*Try it*
Please retype the data that follows, starting at the line containing "(557, 297) = (755, 330): green" and stopping after the last line.

Stored records
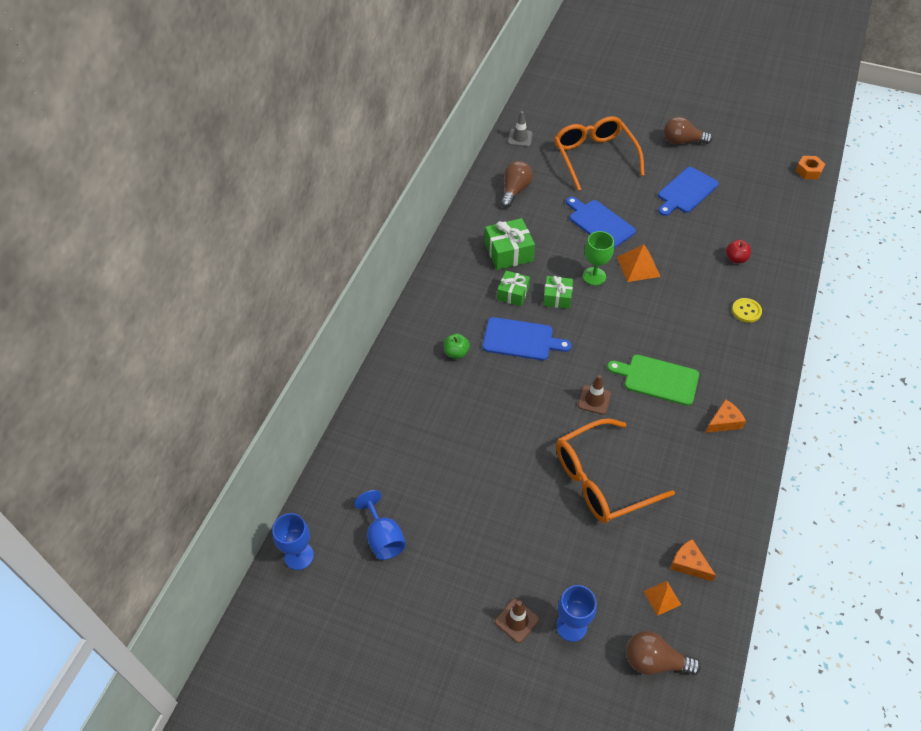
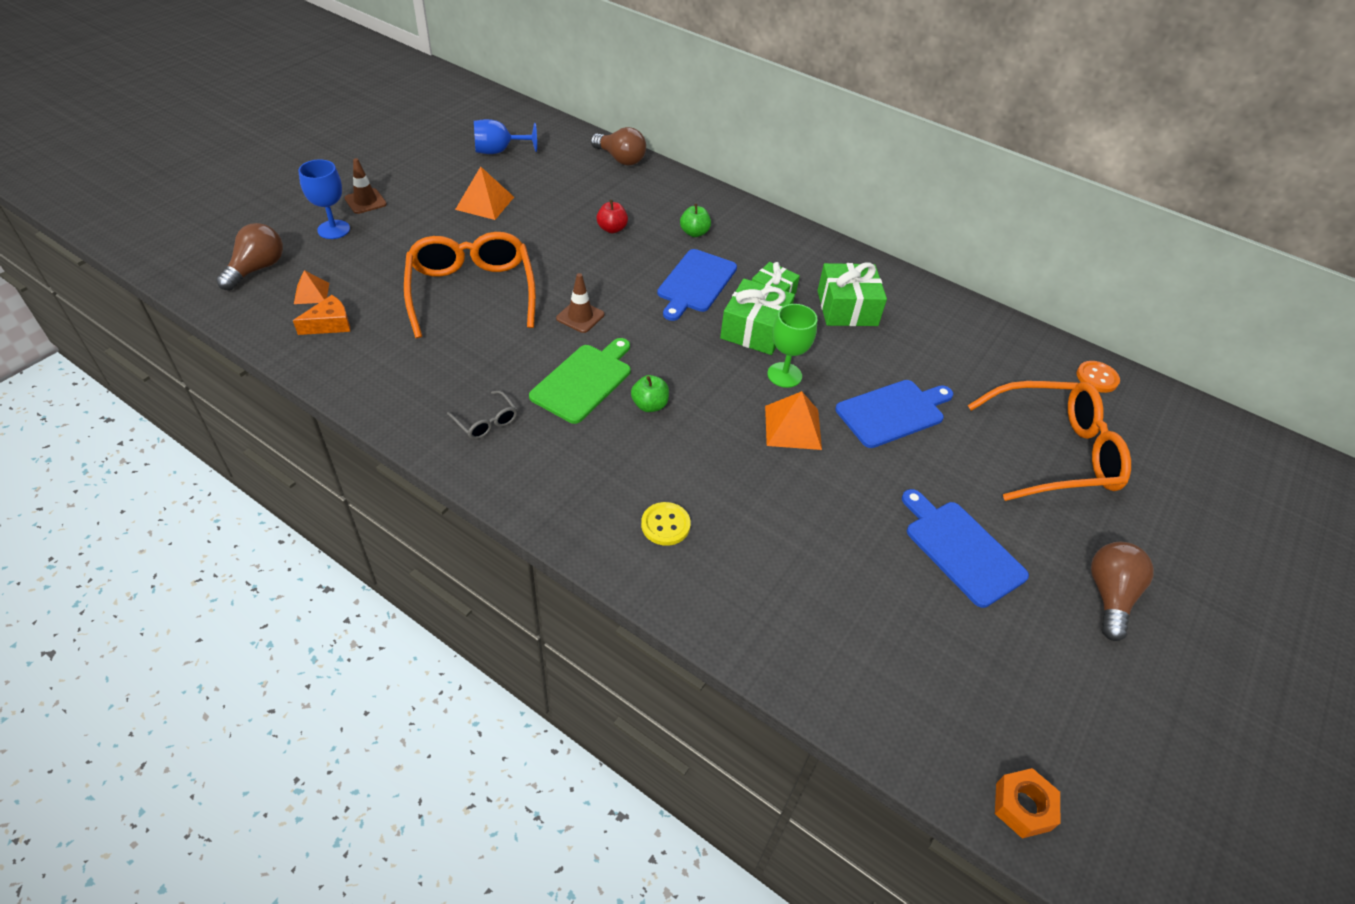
camera: 100 degrees right, 5 degrees down
(299, 556) = (510, 111): blue goblet -> none
(477, 516) = (485, 203): none -> orange pyramid
(515, 191) = (972, 343): brown light bulb -> brown light bulb (620, 159)
(520, 138) = (1097, 378): grey traffic cone -> orange button
(557, 297) = (755, 330): green gift -> green gift, size x1.53
(659, 339) = (649, 405): none -> green apple
(724, 422) = (486, 421): orange cheese -> grey glasses
(735, 259) = (783, 557): red apple -> red apple (612, 229)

*Solution*
(557, 297) = (755, 330): green gift -> green gift, size x1.53
(659, 339) = (649, 405): none -> green apple
(724, 422) = (486, 421): orange cheese -> grey glasses
(735, 259) = (783, 557): red apple -> red apple (612, 229)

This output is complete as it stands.